## Records shown

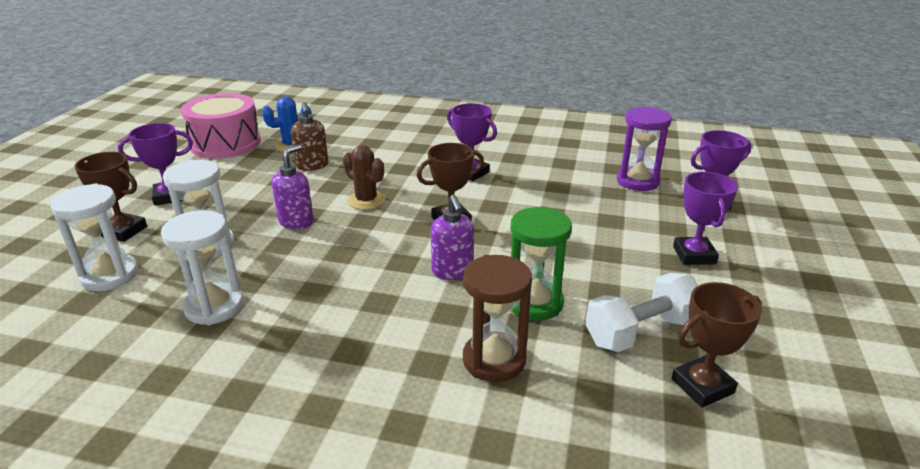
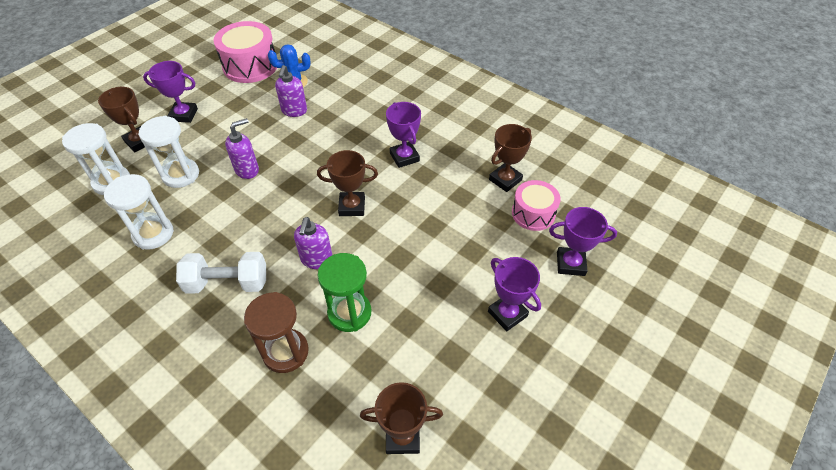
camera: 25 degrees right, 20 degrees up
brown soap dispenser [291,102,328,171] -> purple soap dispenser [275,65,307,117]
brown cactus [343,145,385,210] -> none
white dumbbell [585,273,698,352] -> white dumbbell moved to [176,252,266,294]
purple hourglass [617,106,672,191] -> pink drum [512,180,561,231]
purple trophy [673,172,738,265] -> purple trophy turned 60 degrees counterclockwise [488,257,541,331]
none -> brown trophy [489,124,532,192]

* * *

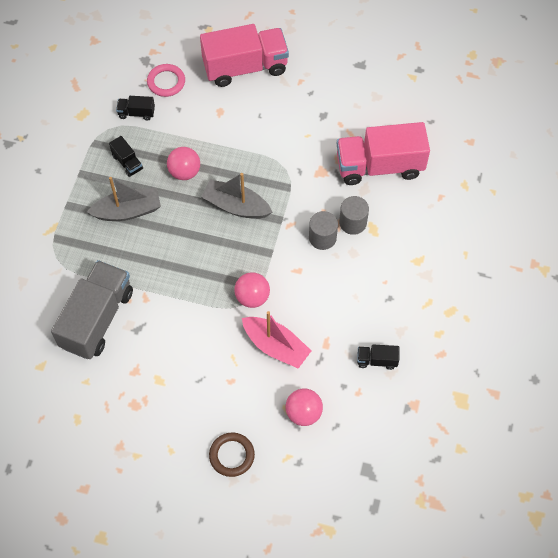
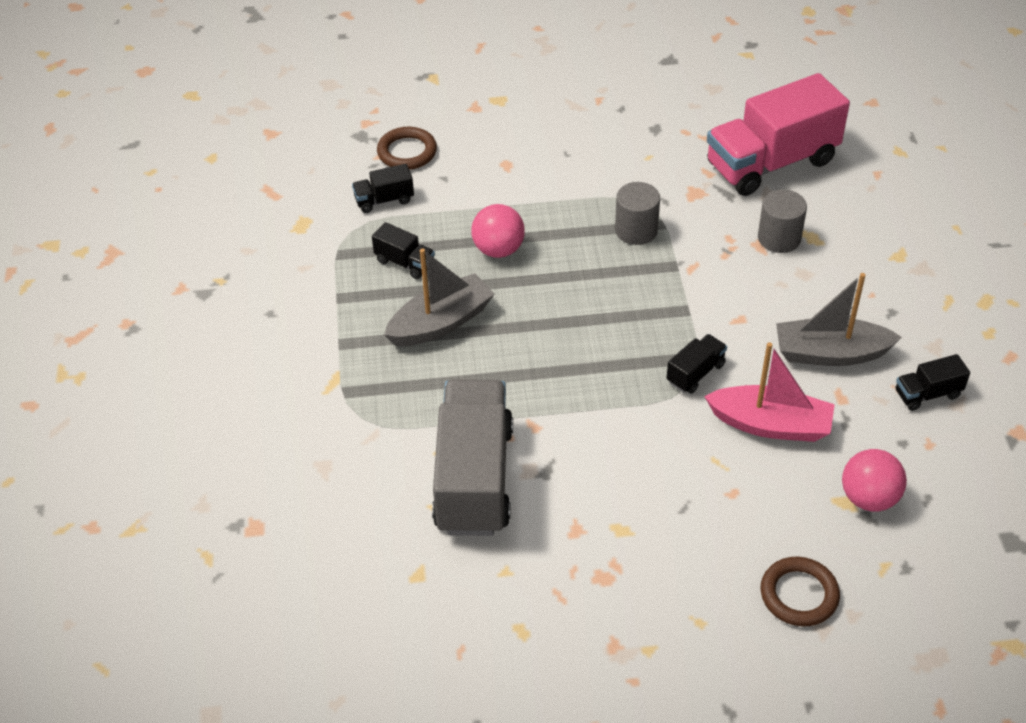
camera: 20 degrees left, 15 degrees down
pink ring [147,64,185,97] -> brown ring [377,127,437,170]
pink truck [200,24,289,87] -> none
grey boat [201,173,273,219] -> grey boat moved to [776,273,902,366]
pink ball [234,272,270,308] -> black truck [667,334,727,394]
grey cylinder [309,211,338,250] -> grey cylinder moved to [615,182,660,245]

==

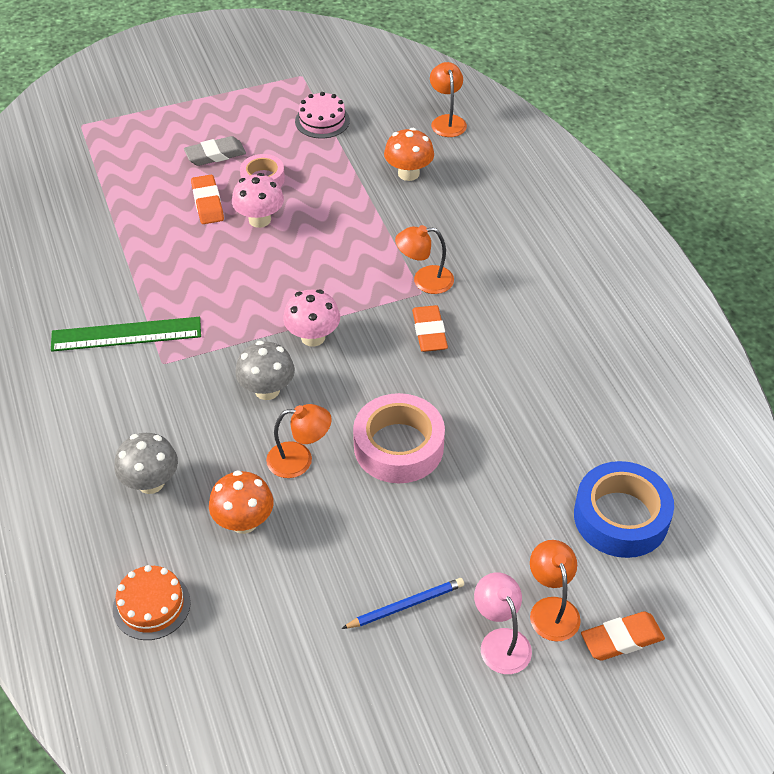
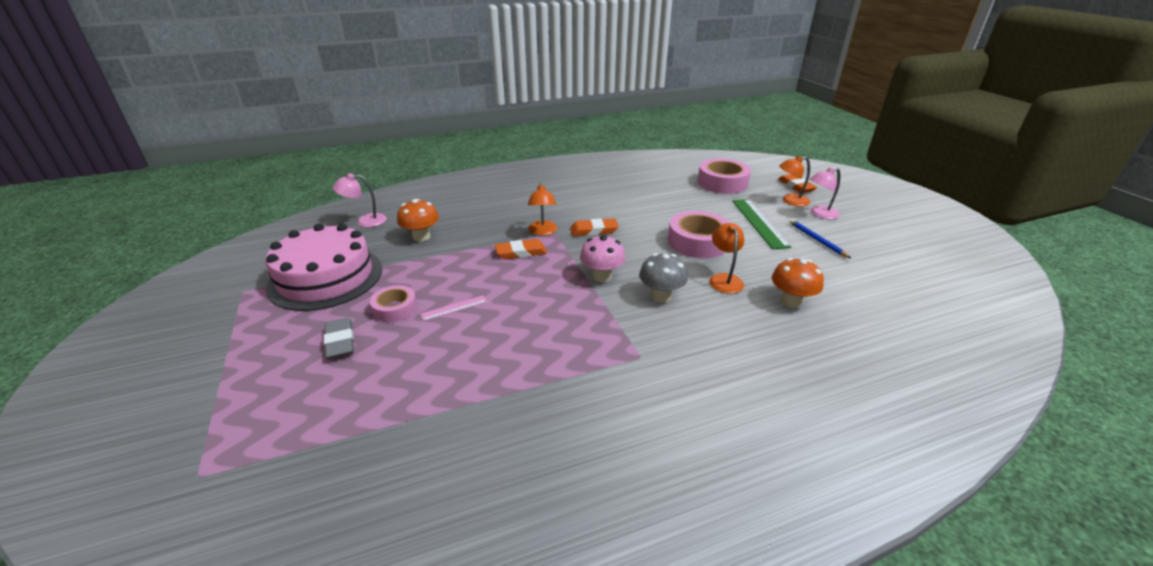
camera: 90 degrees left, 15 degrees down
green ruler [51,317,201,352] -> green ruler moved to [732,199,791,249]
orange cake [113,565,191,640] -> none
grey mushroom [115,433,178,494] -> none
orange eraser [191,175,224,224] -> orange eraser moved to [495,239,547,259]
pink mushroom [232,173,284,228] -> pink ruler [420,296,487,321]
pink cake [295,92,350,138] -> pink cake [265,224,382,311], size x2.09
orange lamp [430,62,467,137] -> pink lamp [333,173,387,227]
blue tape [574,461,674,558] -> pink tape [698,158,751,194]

## Your goal
Every line above in which the word "brown" is present must be copied into the answer.

## Answer to this problem
brown soap dispenser [291,102,328,171] -> purple soap dispenser [275,65,307,117]
brown cactus [343,145,385,210] -> none
none -> brown trophy [489,124,532,192]
pink ring [147,64,185,97] -> brown ring [377,127,437,170]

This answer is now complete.